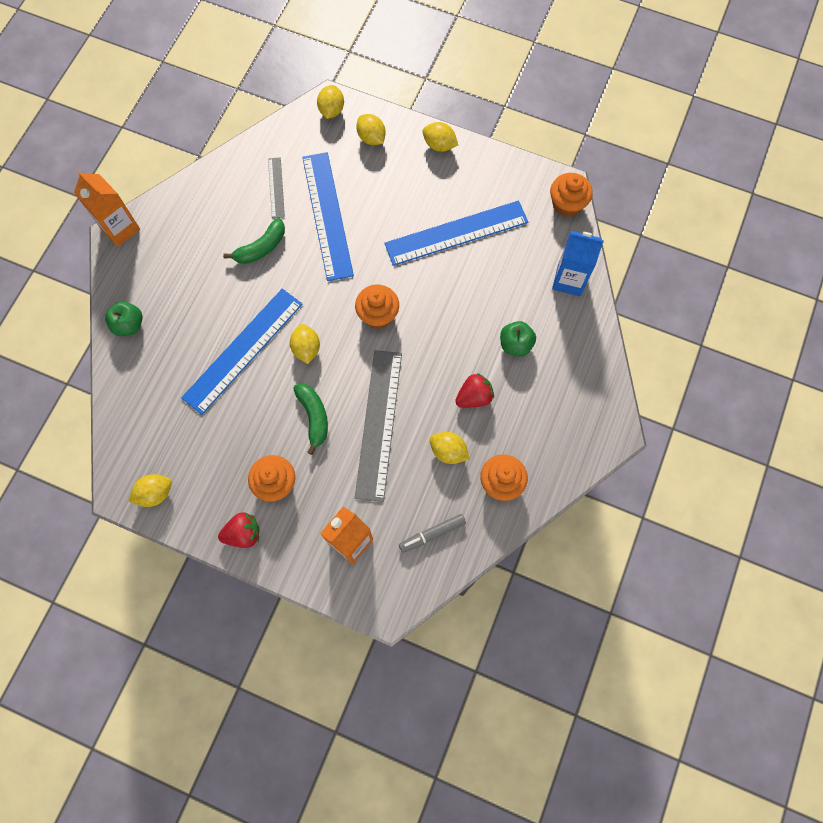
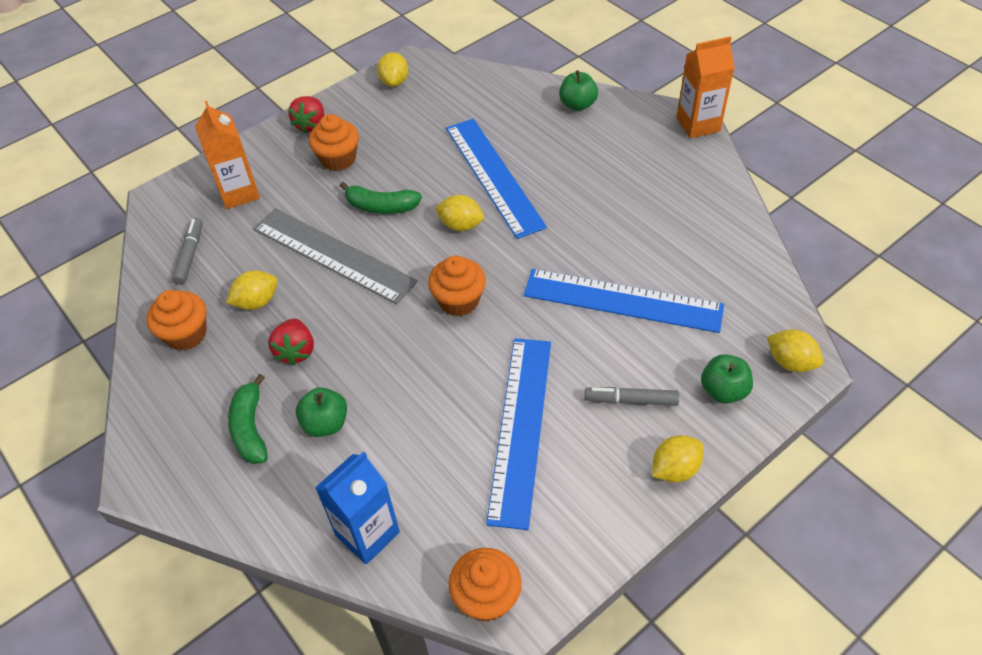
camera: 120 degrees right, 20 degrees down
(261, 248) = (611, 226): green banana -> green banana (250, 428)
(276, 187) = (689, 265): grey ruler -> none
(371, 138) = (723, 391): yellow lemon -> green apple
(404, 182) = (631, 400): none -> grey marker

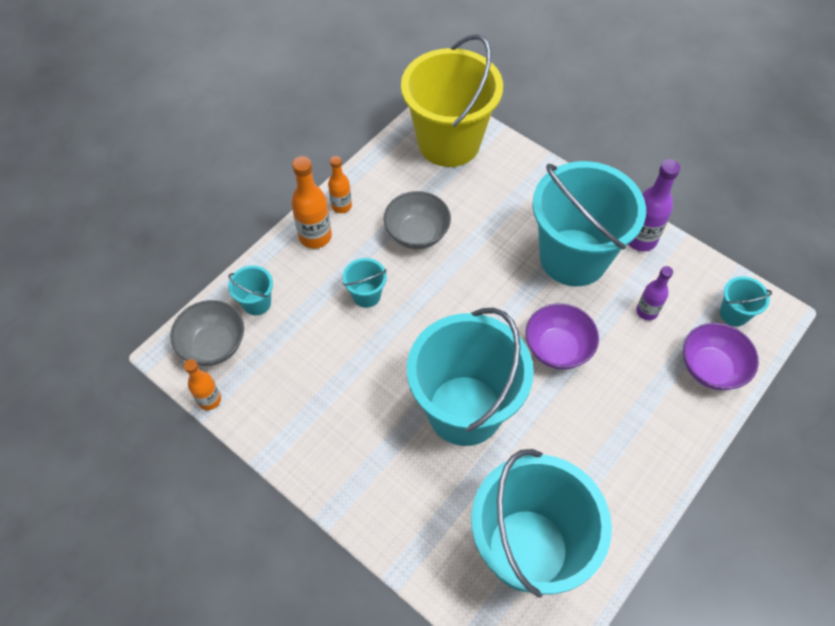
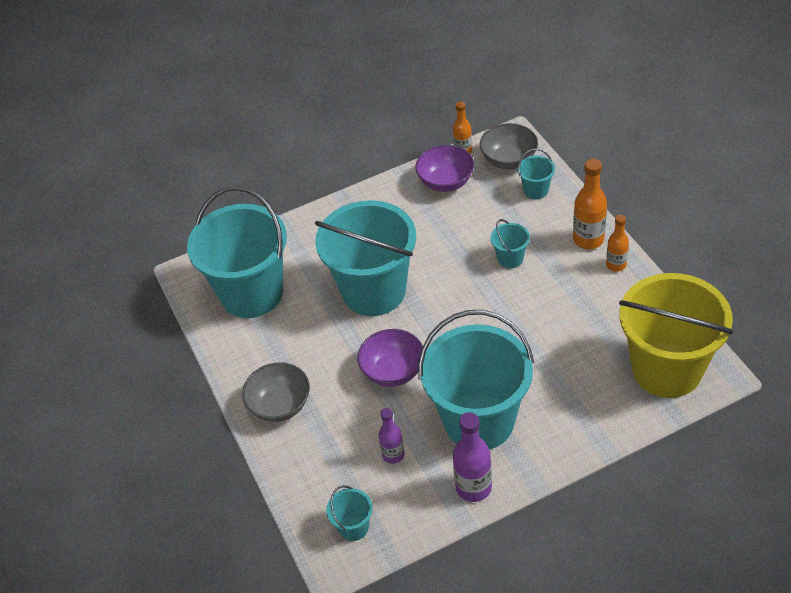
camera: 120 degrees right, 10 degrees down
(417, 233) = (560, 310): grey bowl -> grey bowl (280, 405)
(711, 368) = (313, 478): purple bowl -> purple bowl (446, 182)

_ _ _ _ _ _ _

WHAT THE EXERCISE ASKS -
From the line holding "(404, 182) = (631, 400): none -> grey marker" down to the final line of the entries above, print every line exactly. Pictures do not go in.

SOLUTION TO THIS TASK -
(404, 182) = (631, 400): none -> grey marker

camera: 120 degrees right, 10 degrees down
(417, 233) = (560, 310): grey bowl -> grey bowl (280, 405)
(711, 368) = (313, 478): purple bowl -> purple bowl (446, 182)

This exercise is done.